__ACTION ITEM__. From the line containing "camera: 160 degrees right, 0 degrees up" onward, retype each line of the entries below exactly, last line included.

__INPUT FOR THIS TASK__.
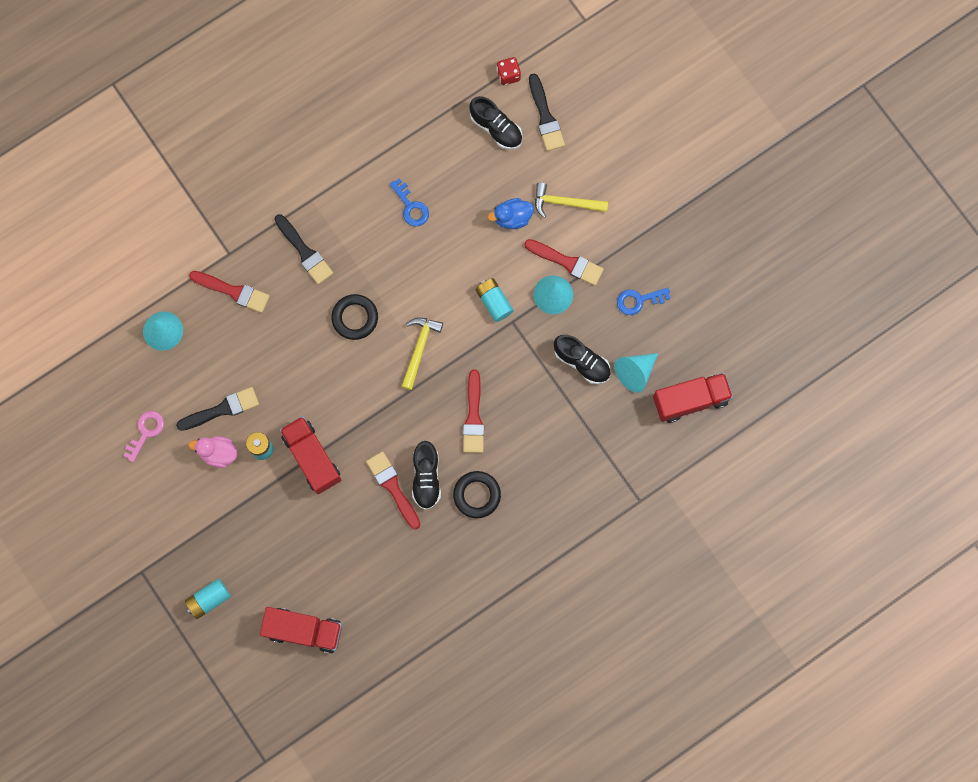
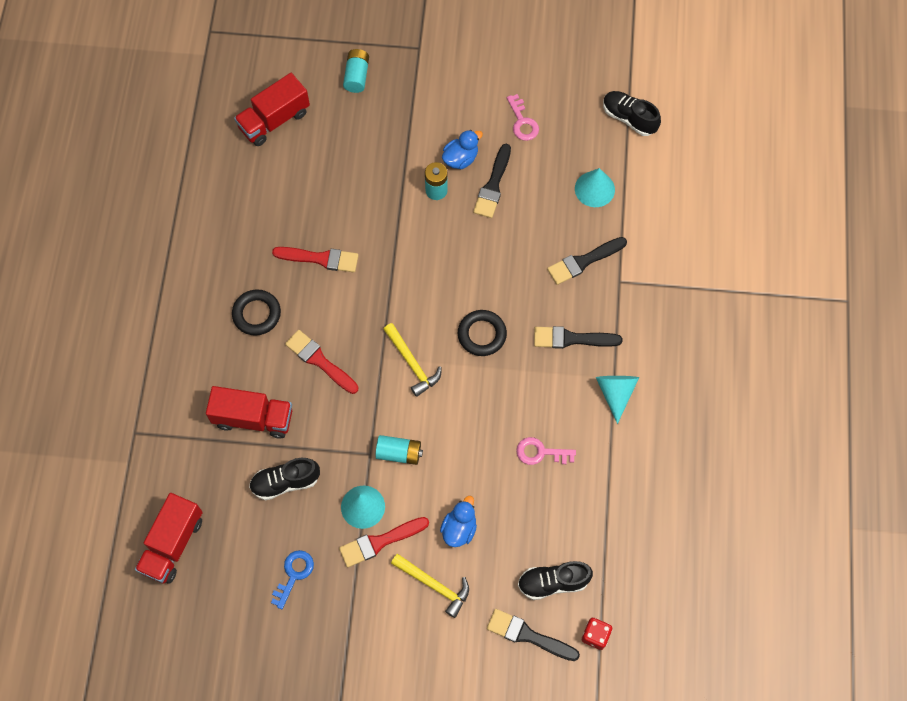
camera: 130 degrees right, 10 degrees down
(218, 453) = (460, 158): pink duck -> blue duck
(233, 291) = (583, 261): red brush -> black brush
(312, 458) = (397, 219): red truck -> red truck (253, 418)
(411, 207) = (540, 452): blue key -> pink key
(426, 478) = (305, 288): black shoe -> black shoe (629, 118)
(565, 202) = (434, 585): yellow hammer -> yellow hammer turned 75 degrees clockwise
(635, 372) = (237, 519): turquoise cone -> turquoise cone (615, 393)

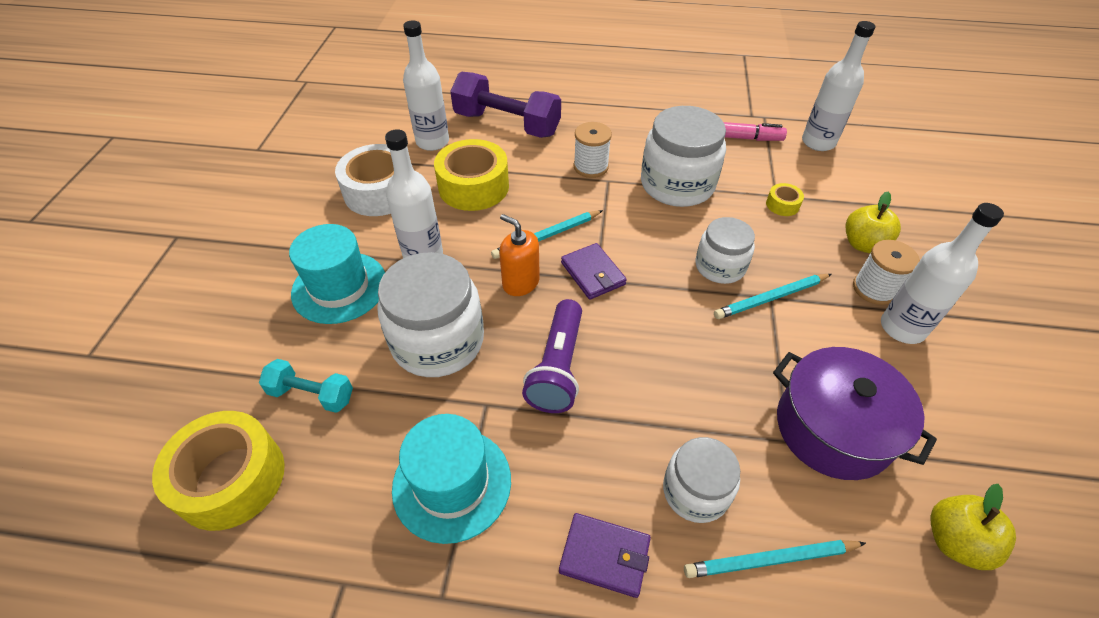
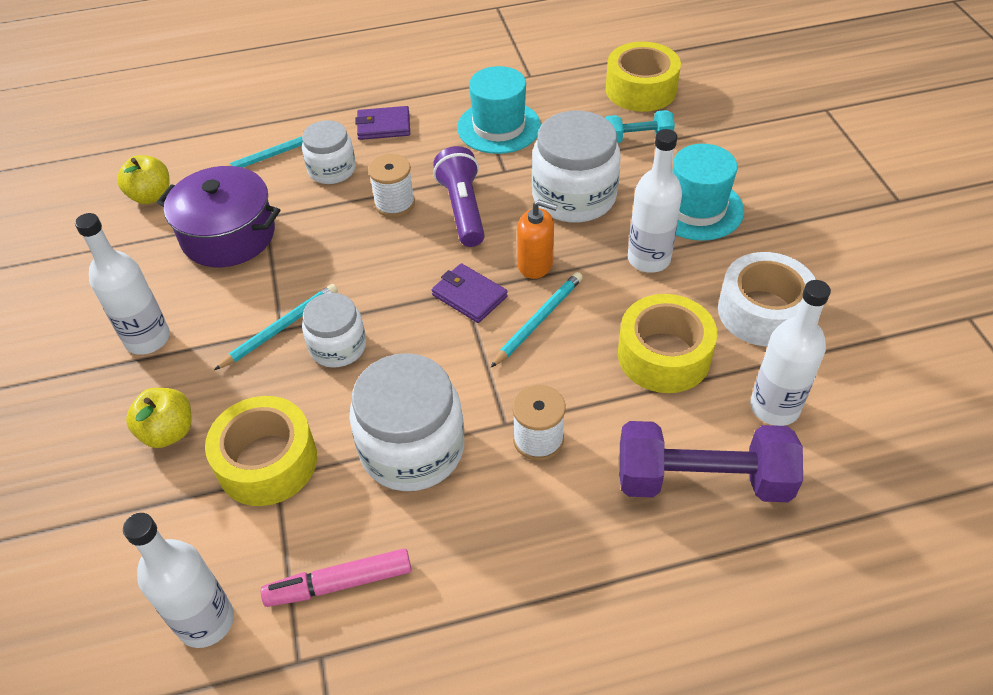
camera: 160 degrees right, 0 degrees up
(782, 205) = (267, 462): yellow tape -> yellow tape, size x2.23
(874, 289) = (167, 374): white spool -> white spool (394, 203)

__PROBLEM SOLUTION__.
camera: 160 degrees right, 0 degrees up
(782, 205) = (267, 462): yellow tape -> yellow tape, size x2.23
(874, 289) = (167, 374): white spool -> white spool (394, 203)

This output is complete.